EXERCISE GOAL
Nothing but the pictures should go missing; return all the entries below exactly.

---+---

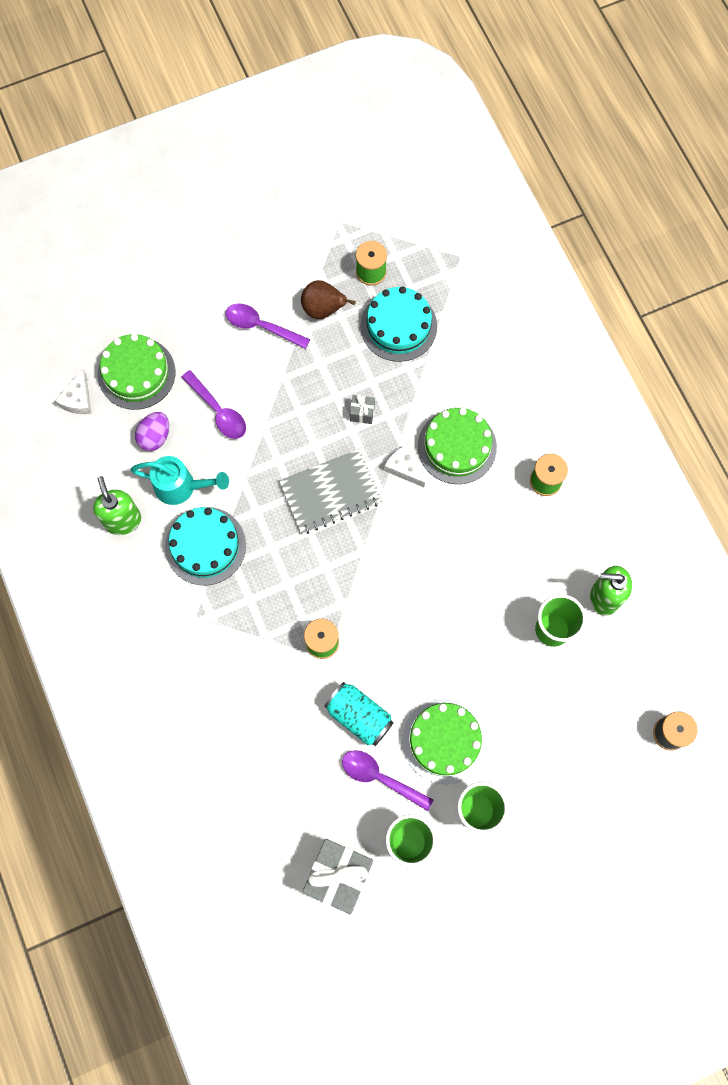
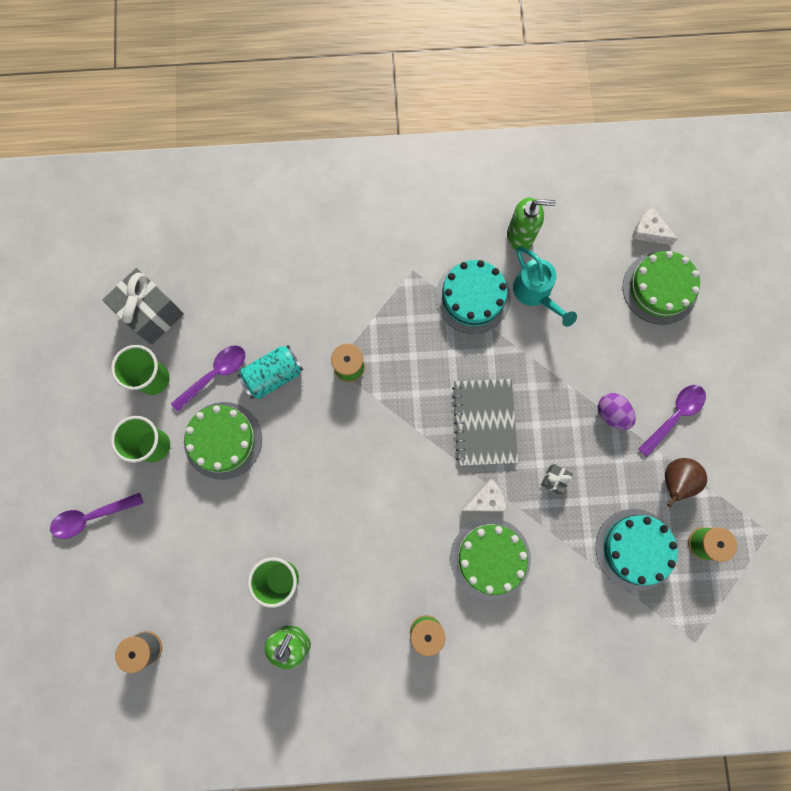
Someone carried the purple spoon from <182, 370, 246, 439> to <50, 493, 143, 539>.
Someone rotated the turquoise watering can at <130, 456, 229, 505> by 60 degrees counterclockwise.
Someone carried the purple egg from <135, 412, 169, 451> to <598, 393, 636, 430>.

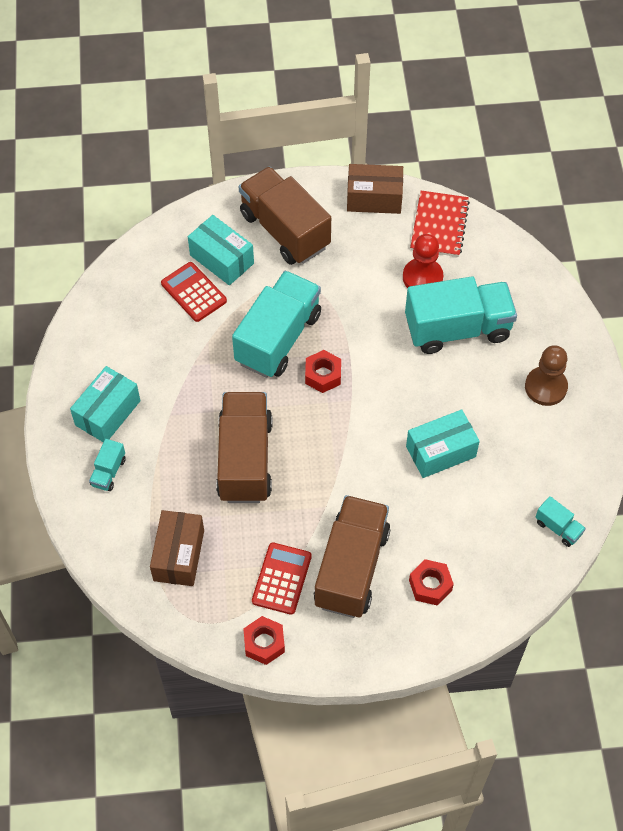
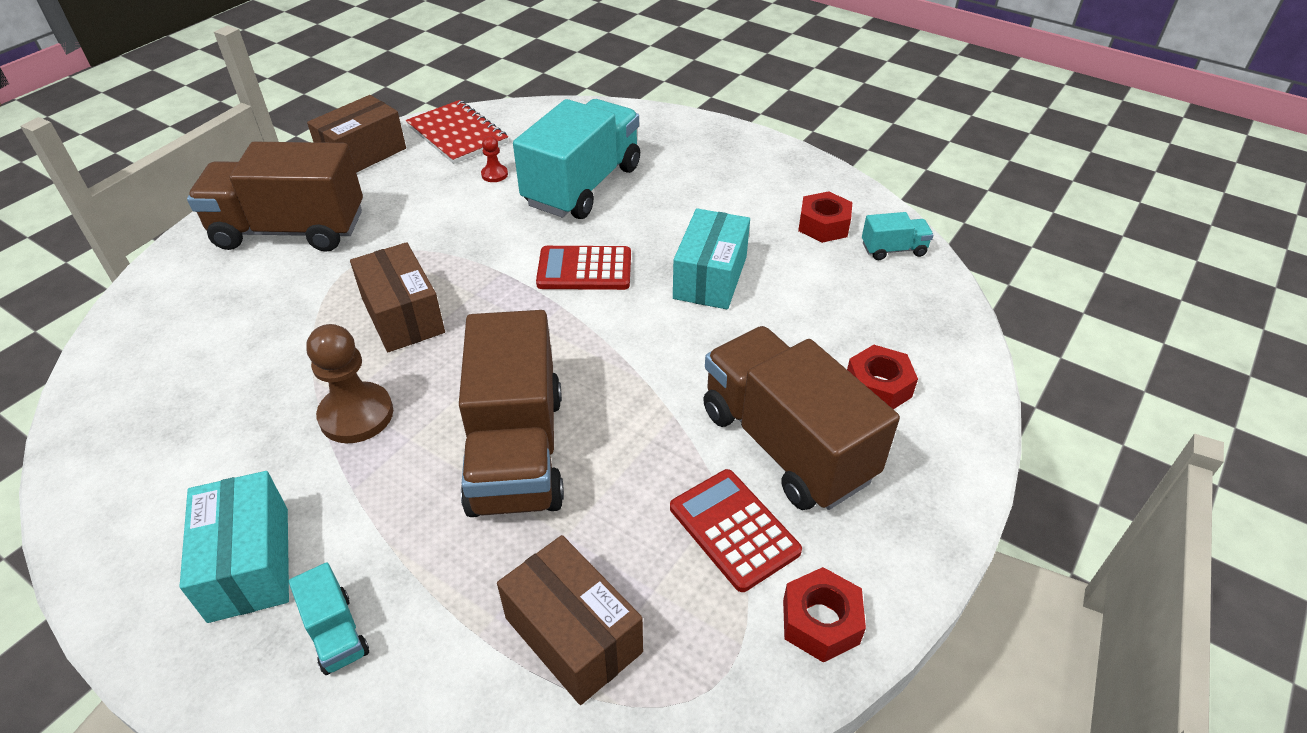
Someone carried the brown pawn from <525, 345, 568, 406> to <306, 324, 393, 443>.
Someone swapped the turquoise truck at <232, 271, 321, 378> for the brown box at <350, 242, 445, 352>.
Someone rotated the brown truck at <216, 392, 273, 503> by 135 degrees counterclockwise.
Someone scaled the red pawn at <403, 234, 443, 288> by 0.49.
Someone carried the red calculator from <161, 262, 227, 322> to <536, 246, 631, 290>.
Someone carried the red nut from <305, 350, 341, 393> to <798, 191, 852, 243>.
Someone took away the turquoise box at <188, 215, 254, 285>.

---+---

RESULT OF THE EXERCISE
Someone carried the purple spoon from <182, 370, 246, 439> to <50, 493, 143, 539>.
Someone rotated the turquoise watering can at <130, 456, 229, 505> by 60 degrees counterclockwise.
Someone carried the purple egg from <135, 412, 169, 451> to <598, 393, 636, 430>.

Someone carried the brown pawn from <525, 345, 568, 406> to <306, 324, 393, 443>.
Someone swapped the turquoise truck at <232, 271, 321, 378> for the brown box at <350, 242, 445, 352>.
Someone rotated the brown truck at <216, 392, 273, 503> by 135 degrees counterclockwise.
Someone scaled the red pawn at <403, 234, 443, 288> by 0.49.
Someone carried the red calculator from <161, 262, 227, 322> to <536, 246, 631, 290>.
Someone carried the red nut from <305, 350, 341, 393> to <798, 191, 852, 243>.
Someone took away the turquoise box at <188, 215, 254, 285>.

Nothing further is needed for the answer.